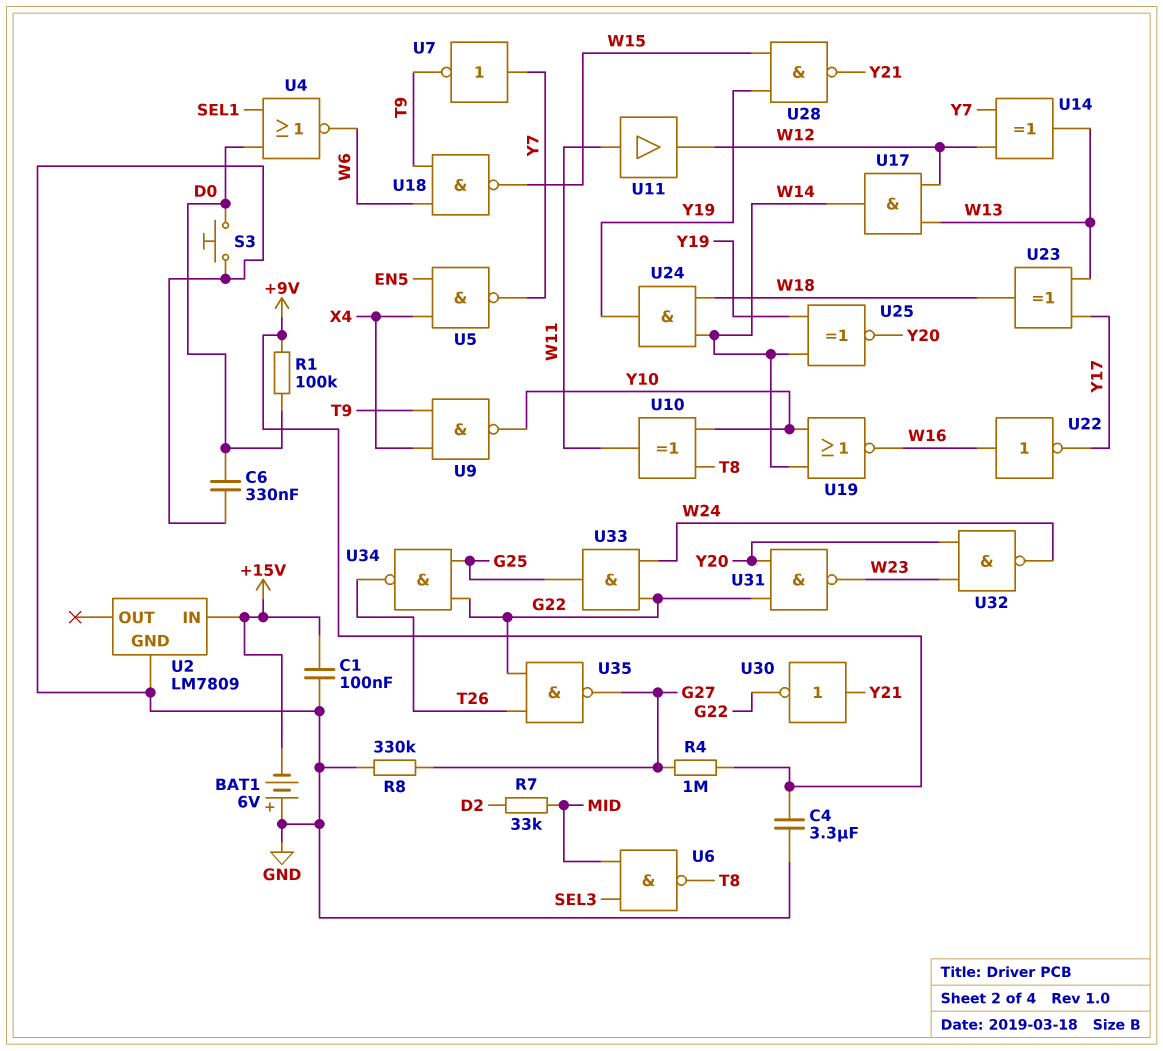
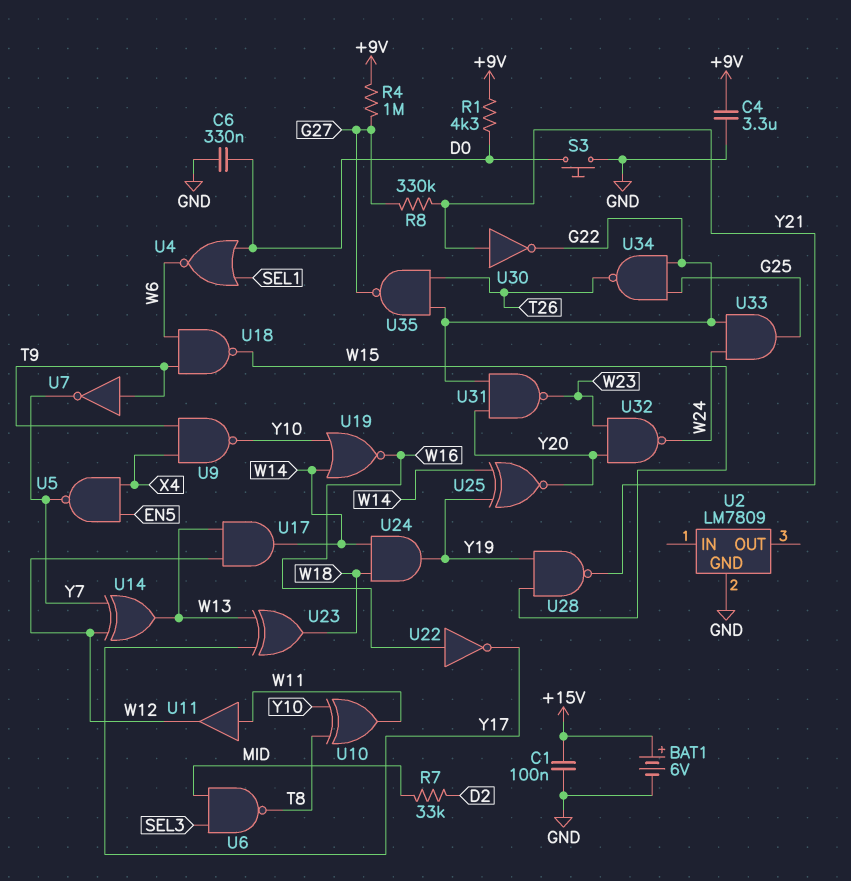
BAT1: 6V (plus GND, minus +15V) -> 6V (plus +15V, minus GND)
R1: 100k (+9V, D0) -> 4.3k (+9V, D0)
R8: 330k (G27, GND) -> 330k (G27, Y21)
U2 pin IN: +15V -> none
U7: NOT (in Y7, out T9) -> NOT (in T9, out Y7)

* * * * * * *

**ACTIVITY:**
The result should be an exact copy of every entry above, with no pictures included.

**SOLUTION FOR THIS PROBLEM:**
BAT1: 6V (plus GND, minus +15V) -> 6V (plus +15V, minus GND)
R1: 100k (+9V, D0) -> 4.3k (+9V, D0)
R8: 330k (G27, GND) -> 330k (G27, Y21)
U2 pin IN: +15V -> none
U7: NOT (in Y7, out T9) -> NOT (in T9, out Y7)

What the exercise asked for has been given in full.